Please keep to the lines below from the one with "- moved: butelka/szary" through the one with "- moved: stożek/biały", and restate them word for word, ends included.

#### PROVIDED RECORDS:
[Start of section]

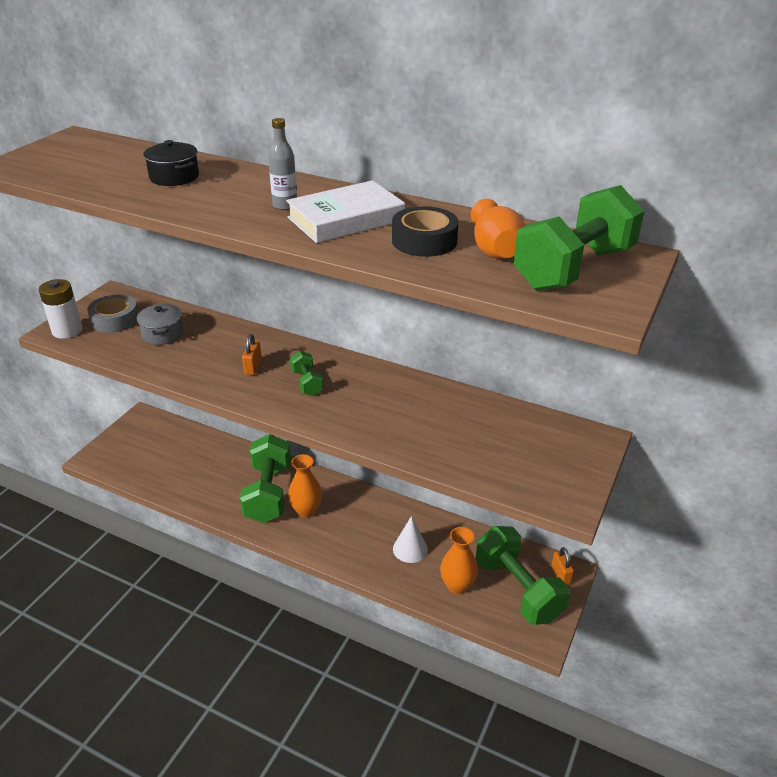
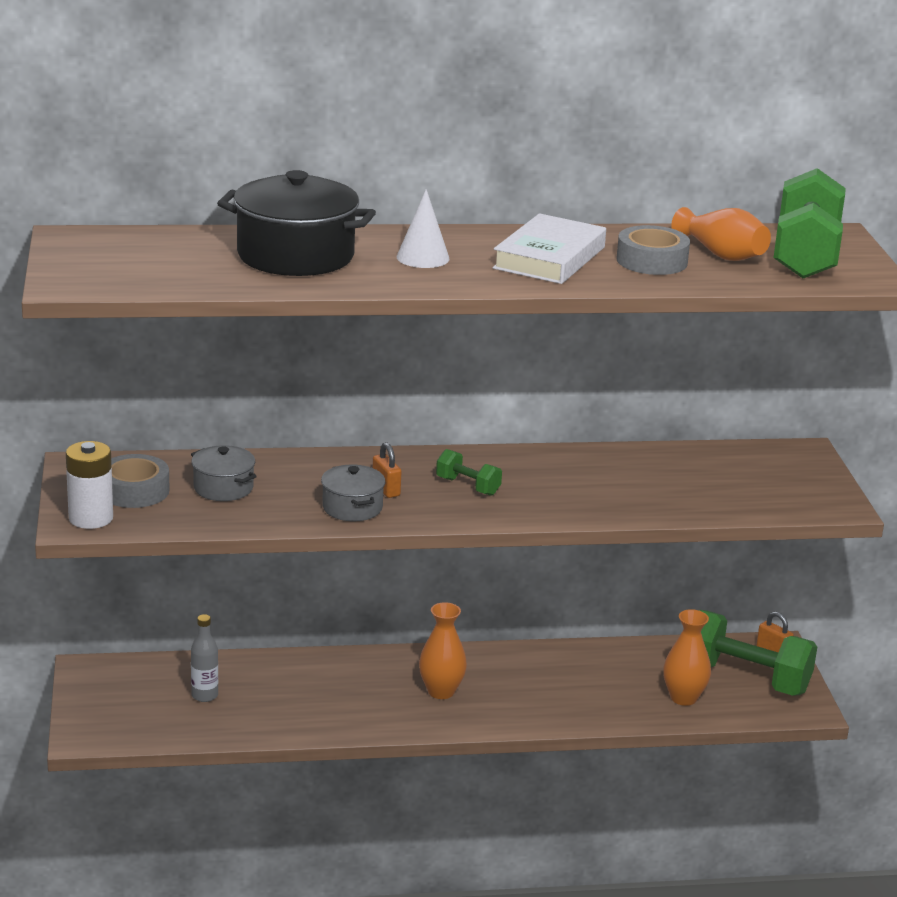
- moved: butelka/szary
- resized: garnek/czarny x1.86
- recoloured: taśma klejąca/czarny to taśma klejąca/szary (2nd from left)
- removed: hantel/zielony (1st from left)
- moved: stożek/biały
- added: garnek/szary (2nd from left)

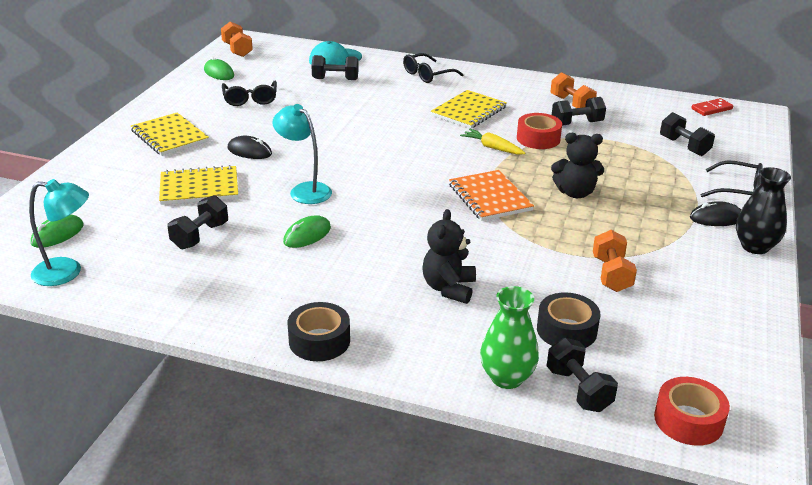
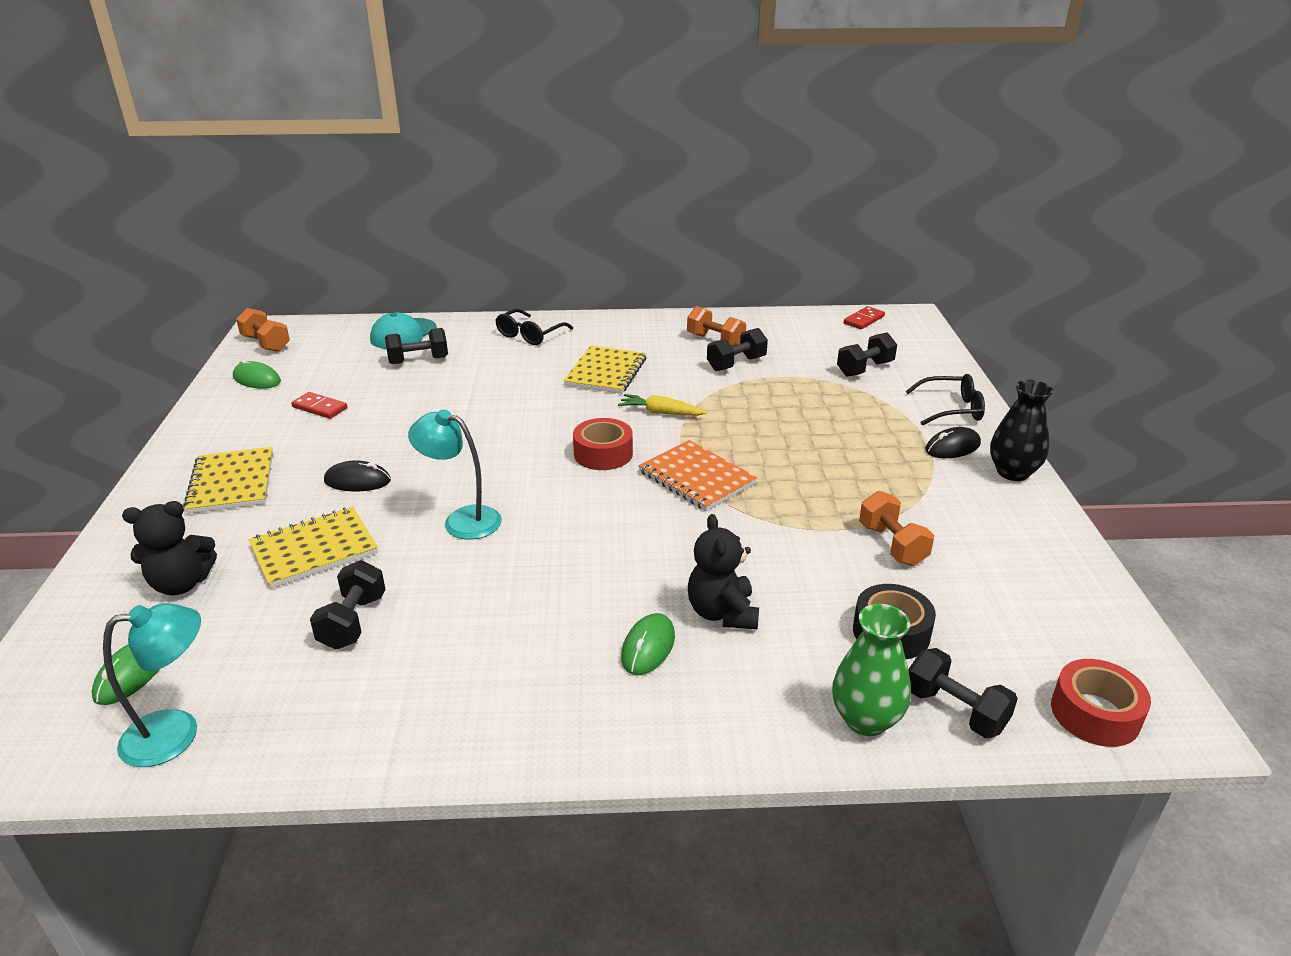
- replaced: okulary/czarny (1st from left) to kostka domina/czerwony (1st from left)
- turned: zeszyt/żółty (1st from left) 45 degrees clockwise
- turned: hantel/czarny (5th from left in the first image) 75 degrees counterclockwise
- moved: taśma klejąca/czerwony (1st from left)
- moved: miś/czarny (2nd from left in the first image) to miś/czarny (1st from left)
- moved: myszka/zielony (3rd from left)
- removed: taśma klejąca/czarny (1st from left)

[End of section]
[Start of section]

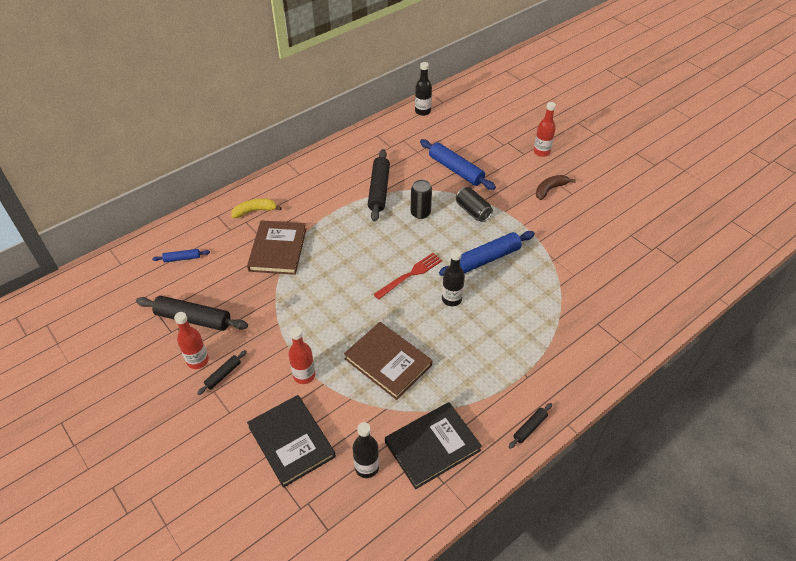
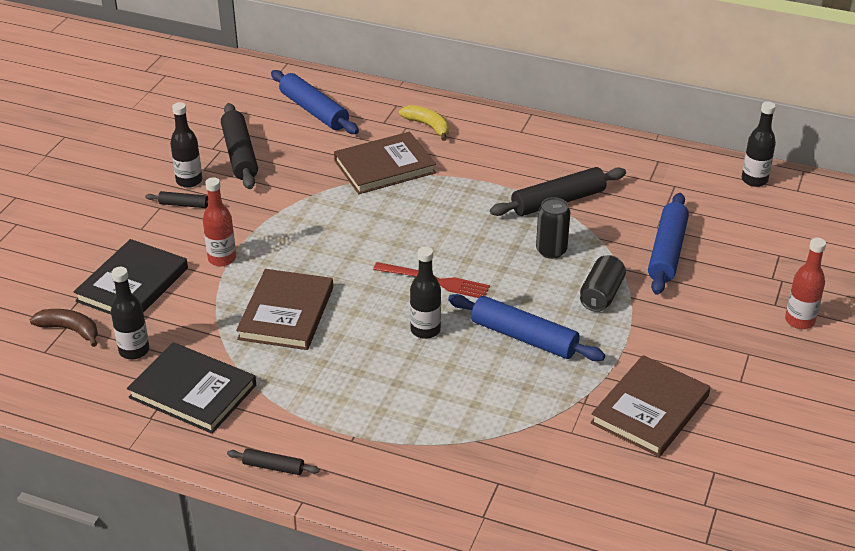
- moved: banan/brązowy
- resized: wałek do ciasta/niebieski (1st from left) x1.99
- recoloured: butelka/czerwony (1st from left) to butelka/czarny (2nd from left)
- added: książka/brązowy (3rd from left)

[End of section]

#### TASK RESPONSE:
- moved: butelka/szary
- resized: garnek/czarny x1.86
- recoloured: taśma klejąca/czarny to taśma klejąca/szary (2nd from left)
- removed: hantel/zielony (1st from left)
- moved: stożek/biały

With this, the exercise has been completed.